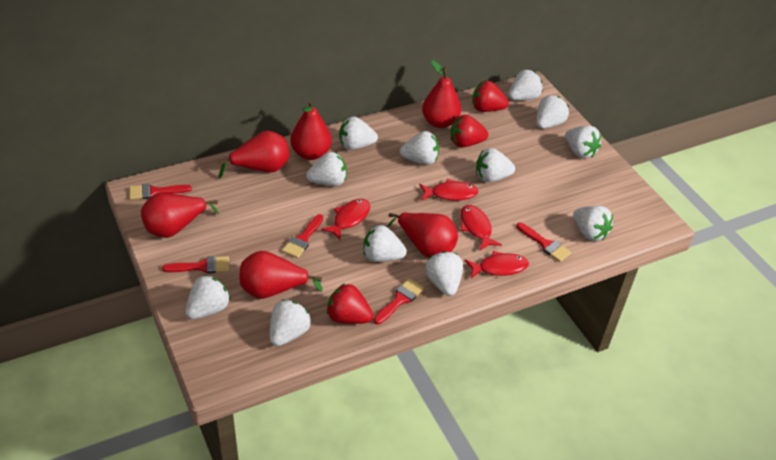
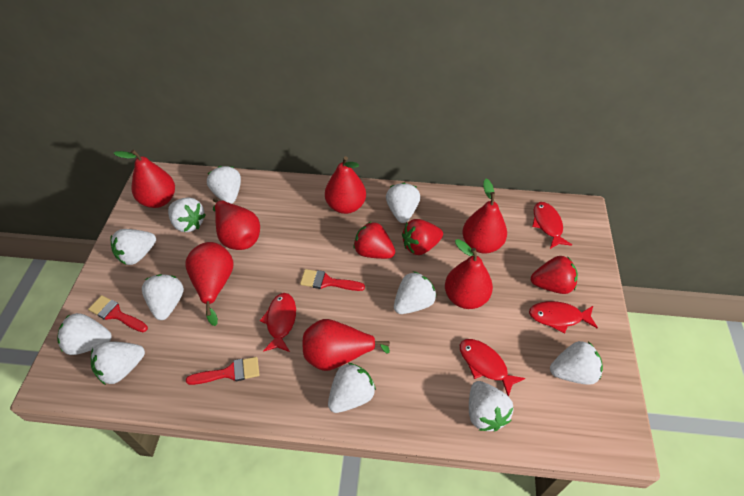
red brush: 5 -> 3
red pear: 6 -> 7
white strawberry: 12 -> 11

==

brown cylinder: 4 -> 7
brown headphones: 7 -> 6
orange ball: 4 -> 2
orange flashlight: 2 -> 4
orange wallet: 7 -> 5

* * *

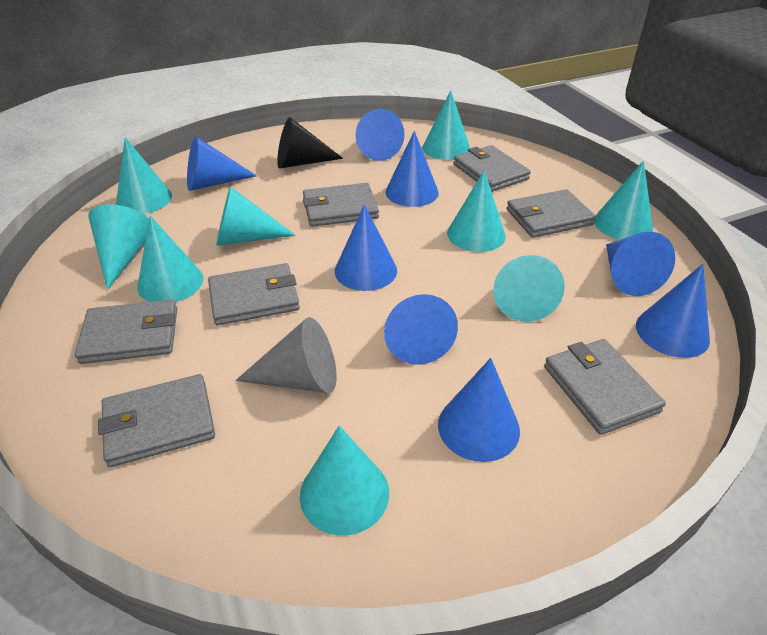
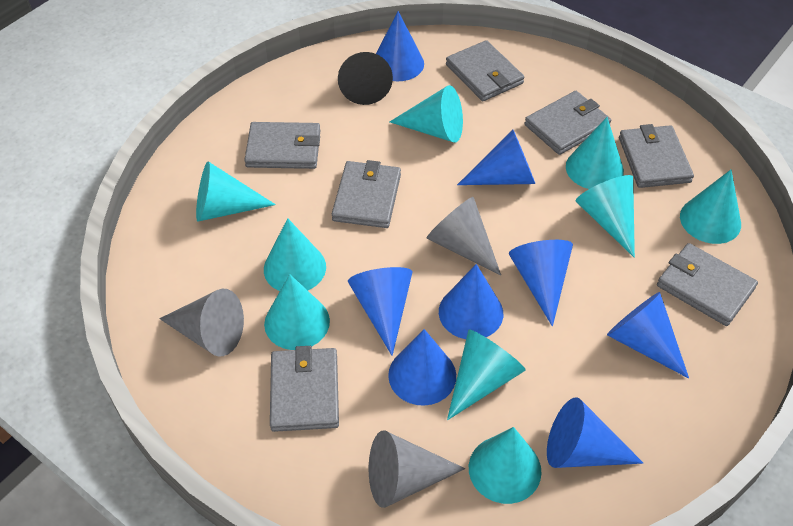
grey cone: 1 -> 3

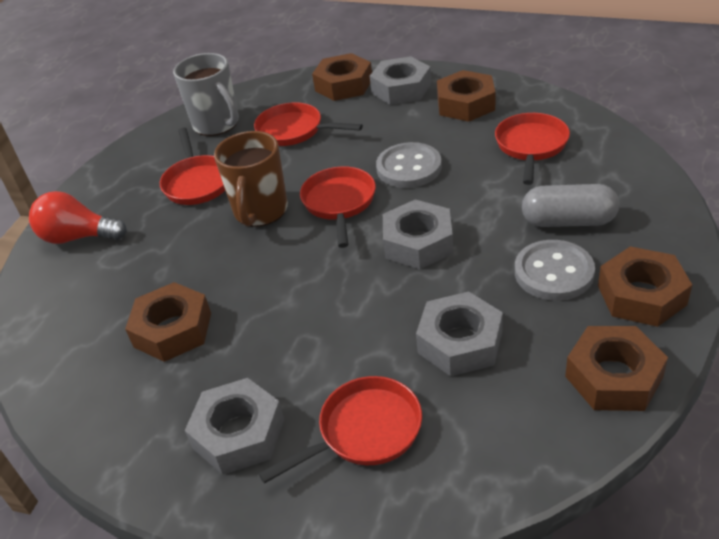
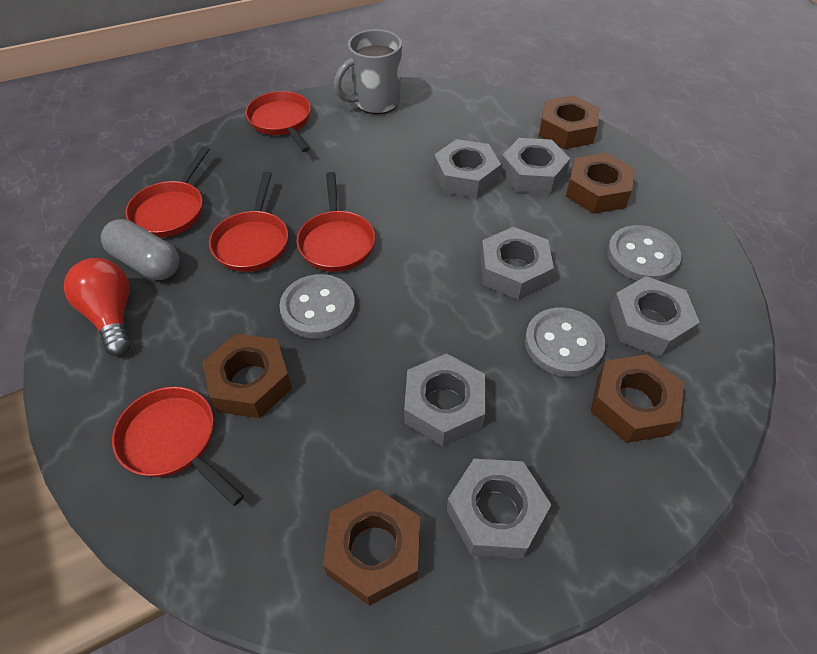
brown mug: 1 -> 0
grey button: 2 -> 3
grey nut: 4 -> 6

Problem to solve:
Wherever a line of the entries holds the string "orange", copy that line.

Task solution:
orange ball: 4 -> 2
orange flashlight: 2 -> 4
orange wallet: 7 -> 5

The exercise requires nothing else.